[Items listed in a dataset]
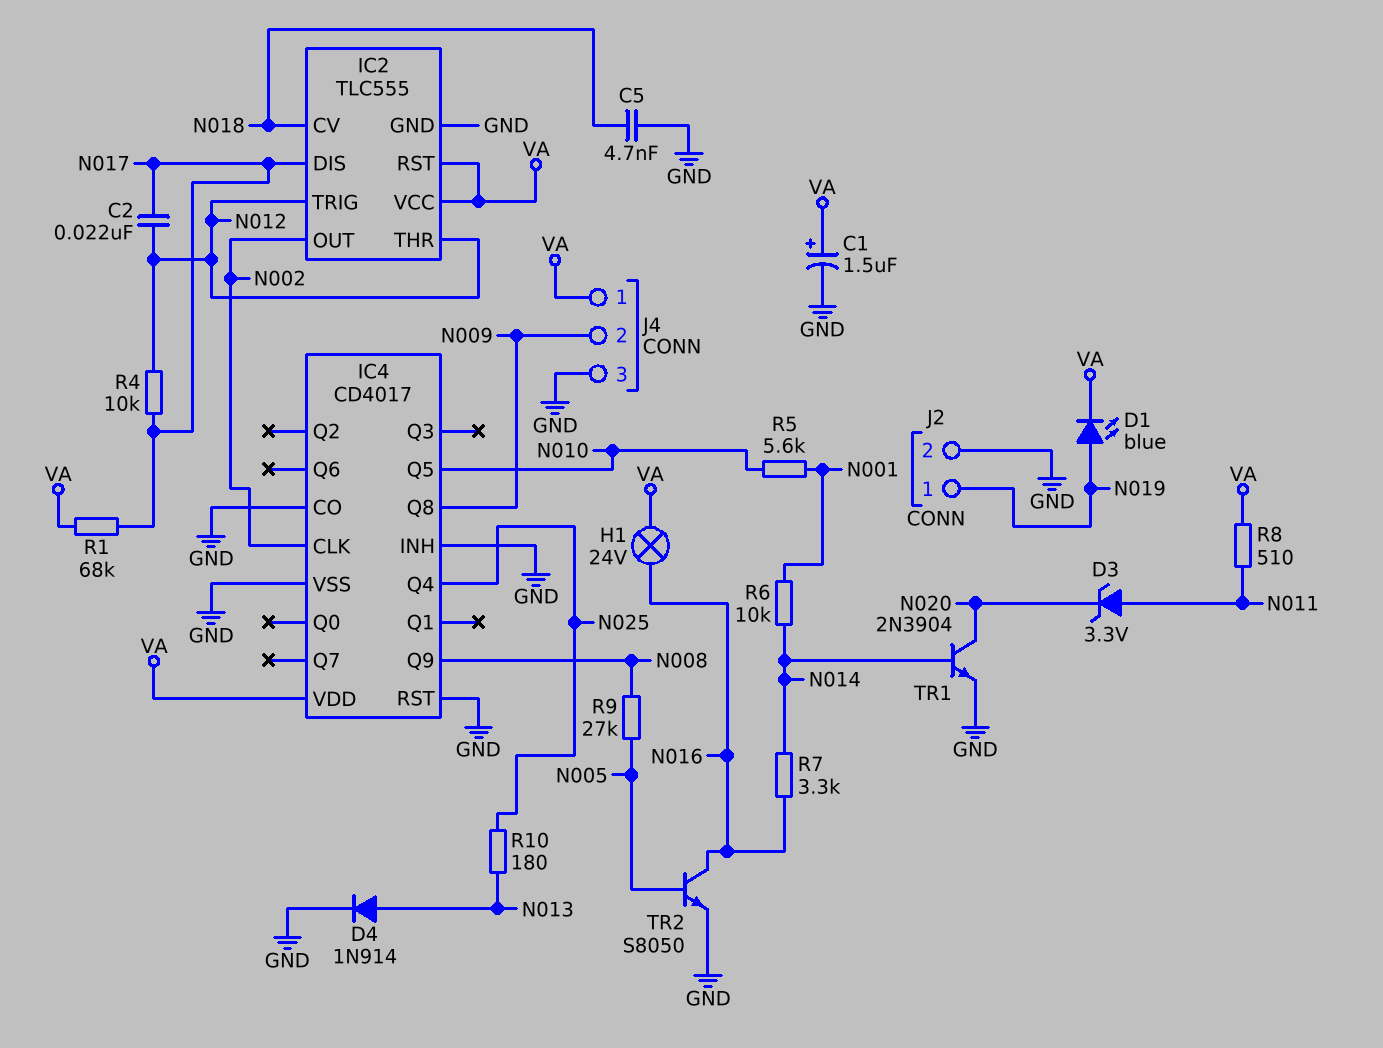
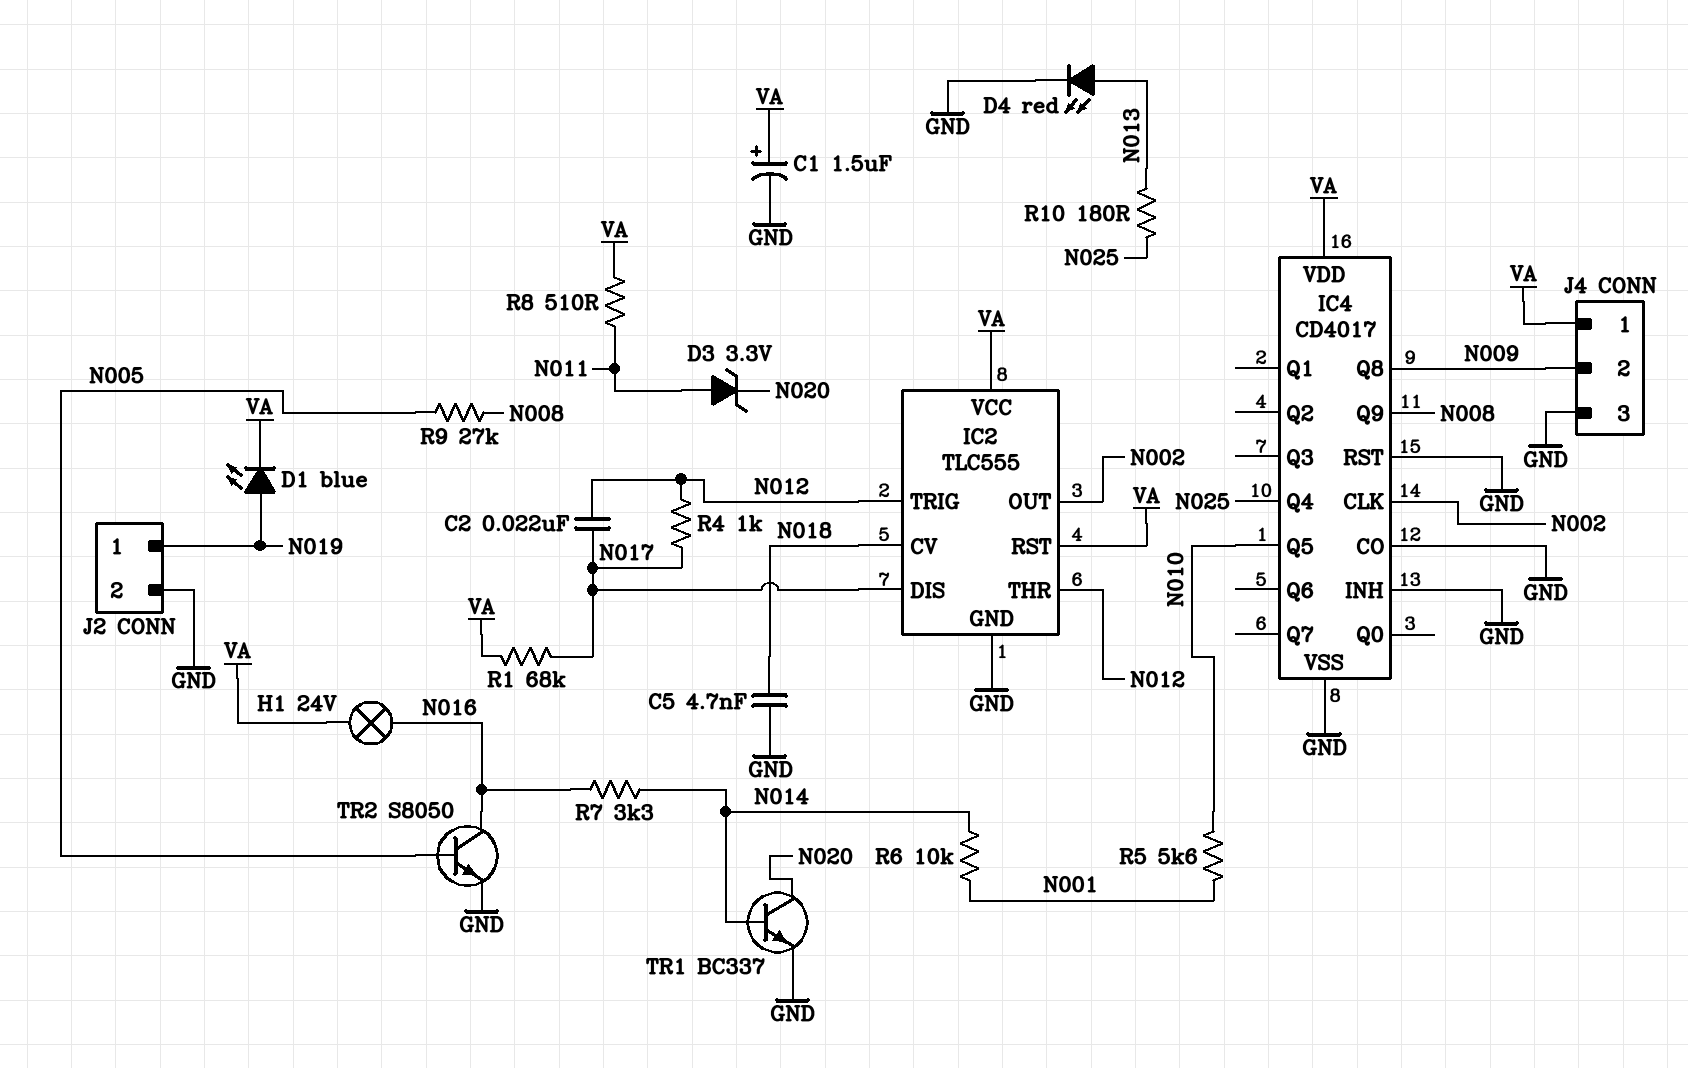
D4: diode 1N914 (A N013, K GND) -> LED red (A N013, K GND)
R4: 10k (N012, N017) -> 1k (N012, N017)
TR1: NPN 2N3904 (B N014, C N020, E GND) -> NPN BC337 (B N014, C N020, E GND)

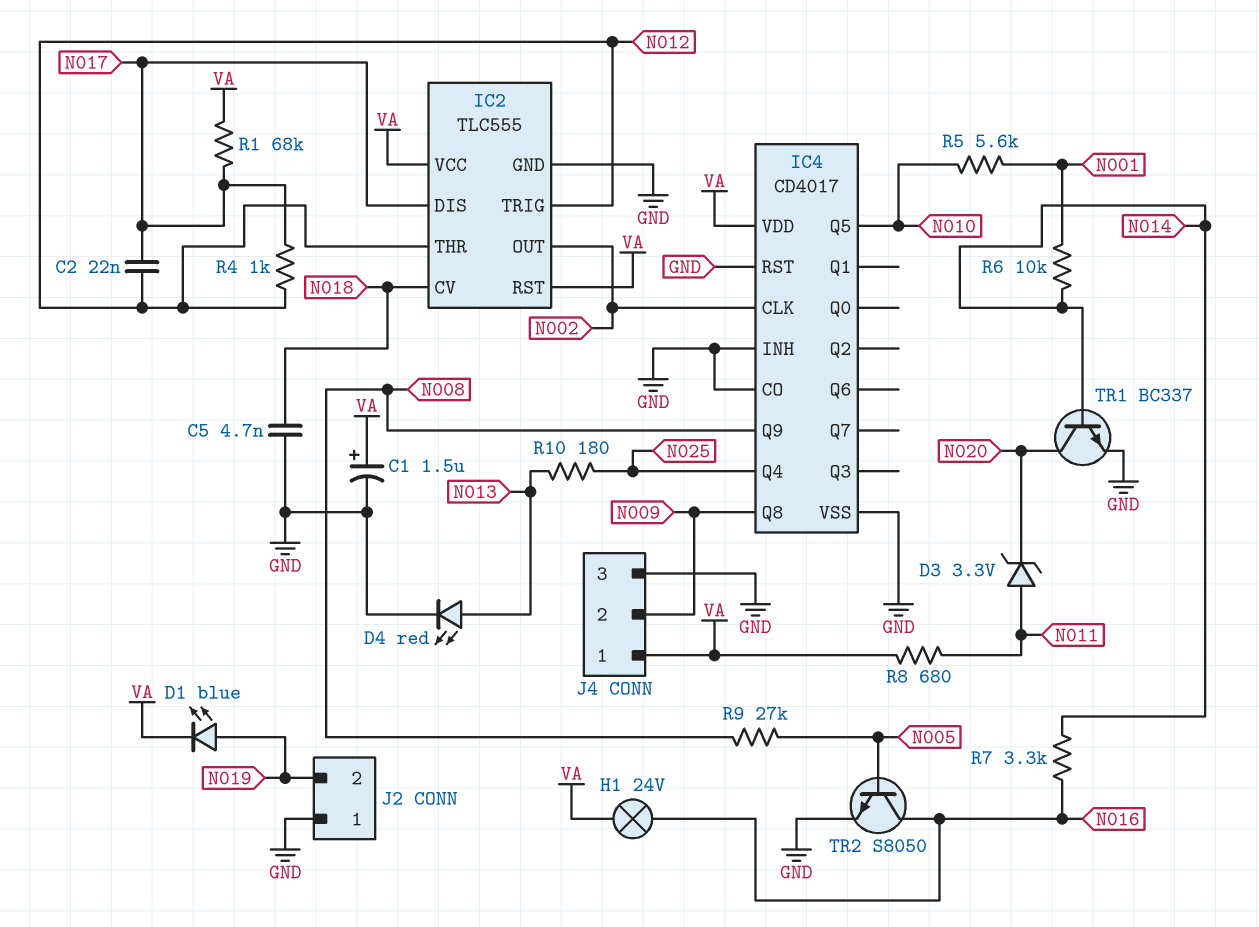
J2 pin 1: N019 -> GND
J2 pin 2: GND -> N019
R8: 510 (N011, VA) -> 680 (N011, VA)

...

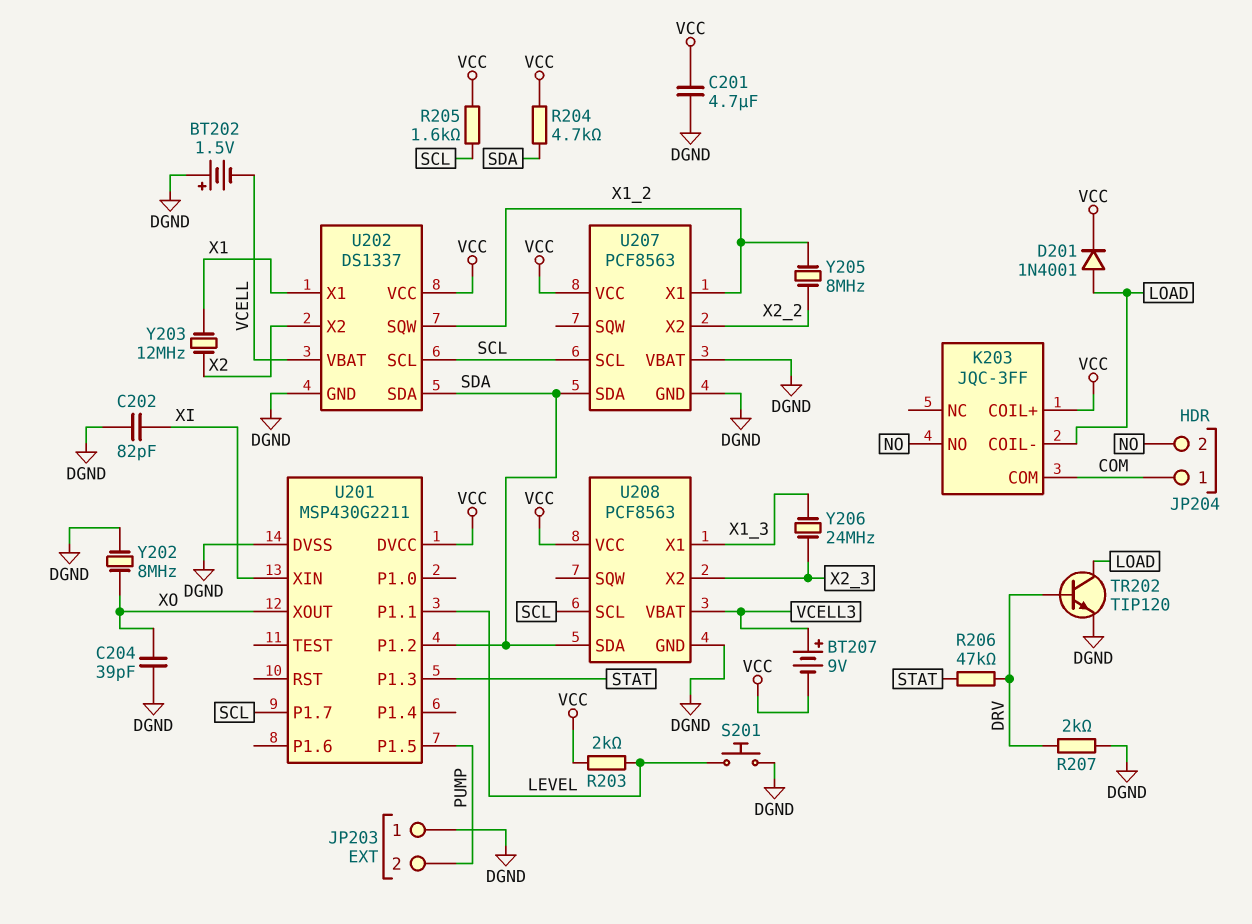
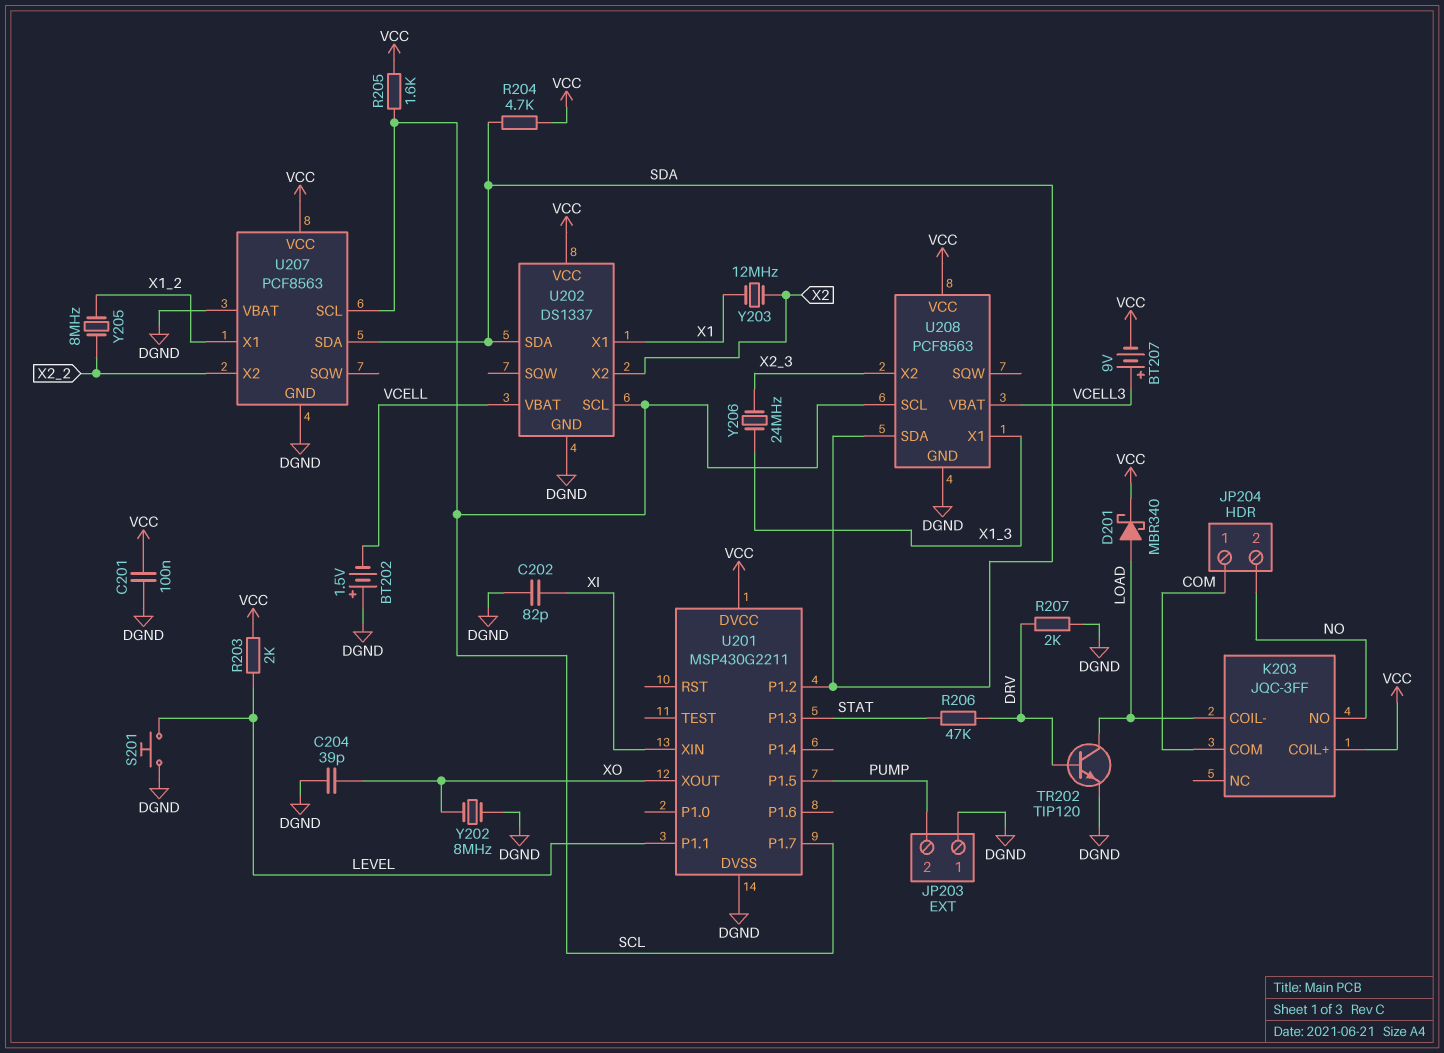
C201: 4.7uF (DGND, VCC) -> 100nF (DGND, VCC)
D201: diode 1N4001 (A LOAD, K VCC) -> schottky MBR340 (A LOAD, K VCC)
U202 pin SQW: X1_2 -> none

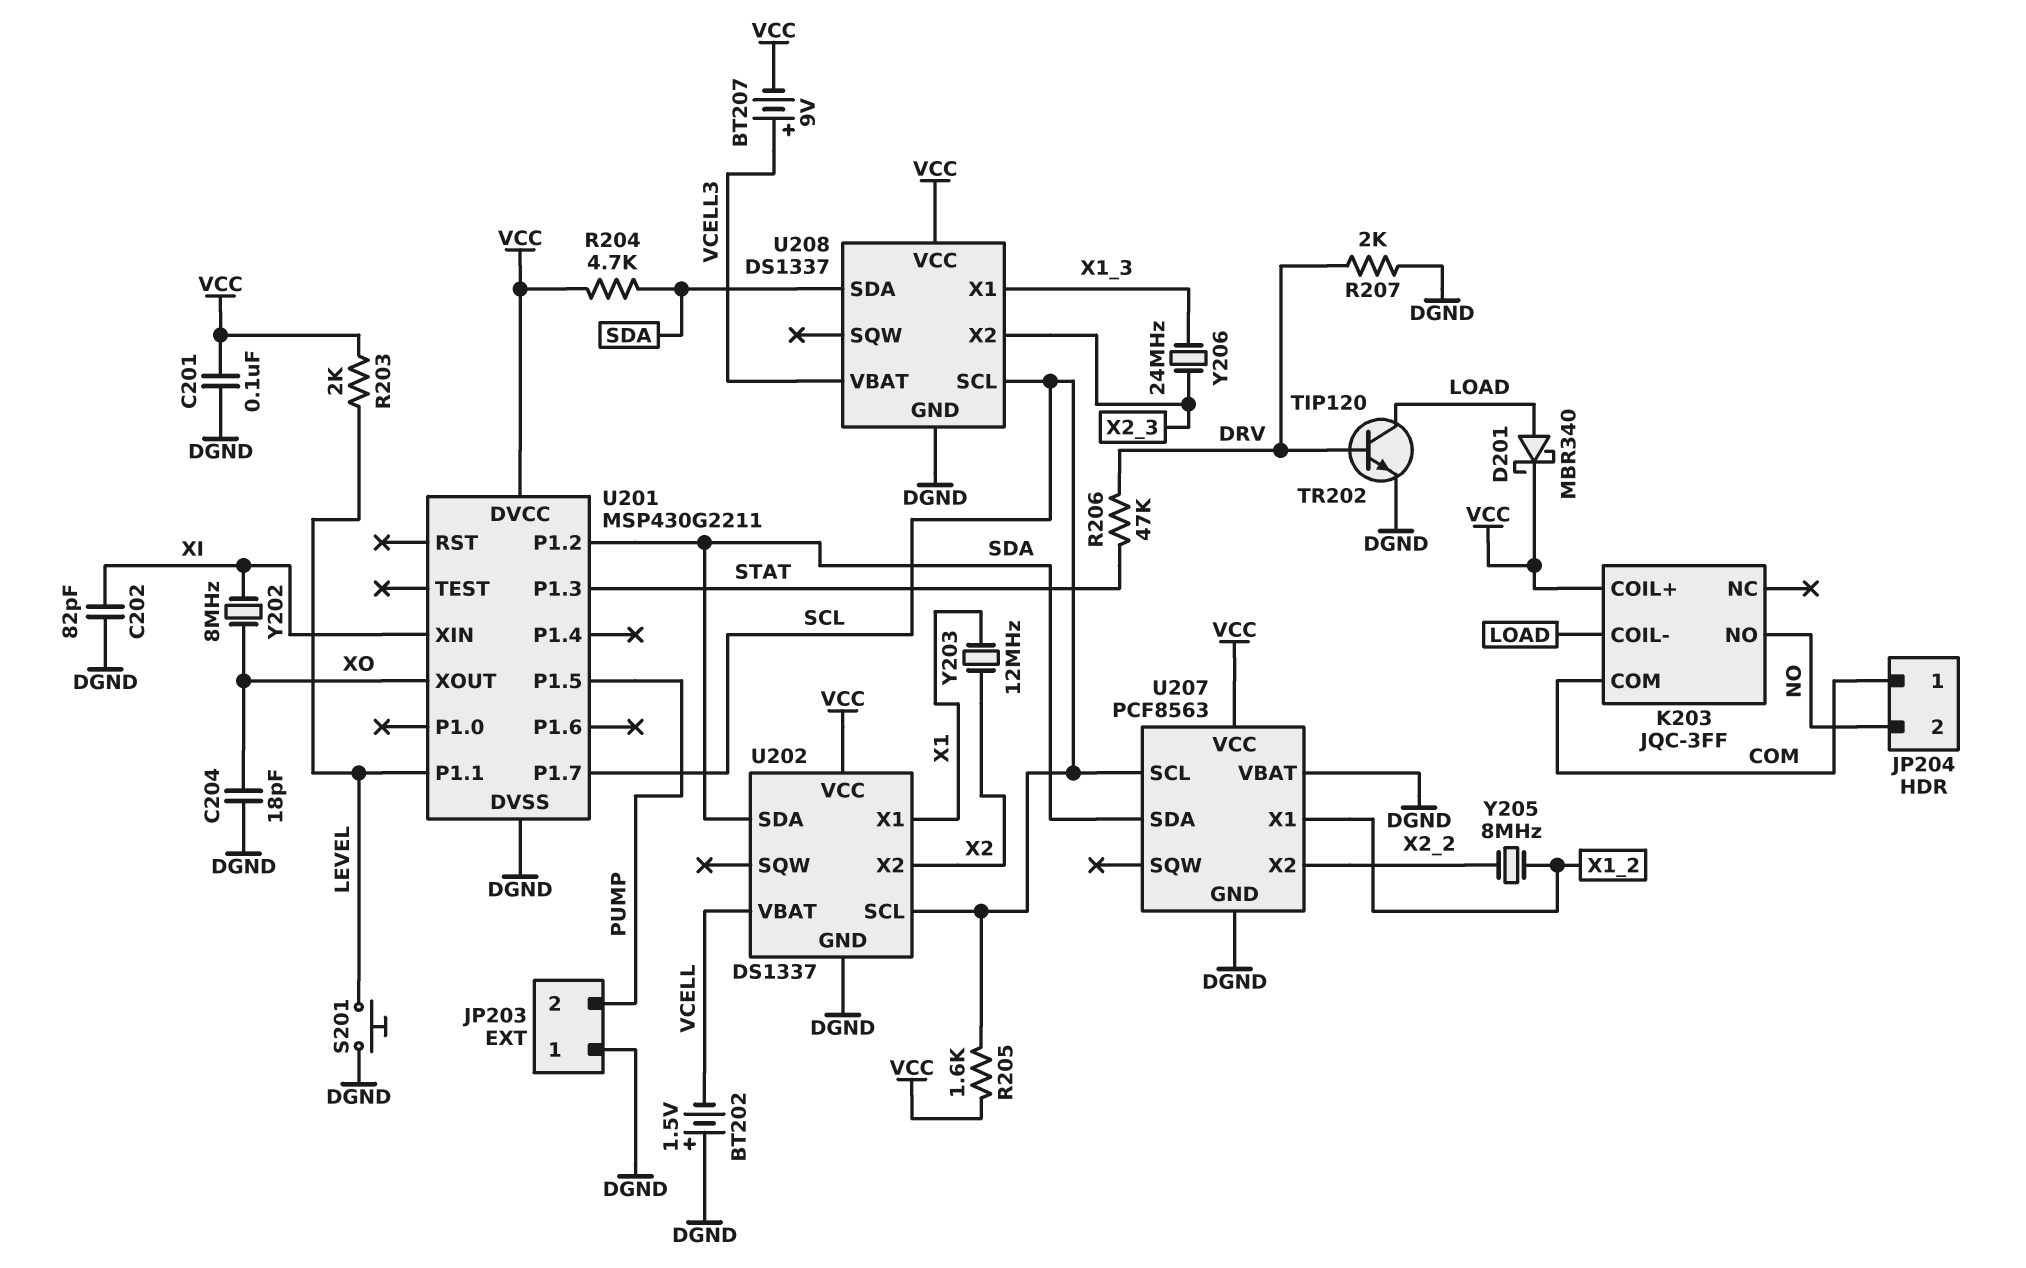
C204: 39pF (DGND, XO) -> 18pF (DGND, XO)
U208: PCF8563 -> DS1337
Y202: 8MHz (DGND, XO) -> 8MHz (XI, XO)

** TASK DIRECTIONS **
Your task for the entries above: copy exactly the span starting with the line with "C204: 39pF (DGND, XO) -> 18pF (DGND, XO)" and going on through the line with "Y202: 8MHz (DGND, XO) -> 8MHz (XI, XO)", both lines included, and nothing else.

** ANSWER SPACE **
C204: 39pF (DGND, XO) -> 18pF (DGND, XO)
U208: PCF8563 -> DS1337
Y202: 8MHz (DGND, XO) -> 8MHz (XI, XO)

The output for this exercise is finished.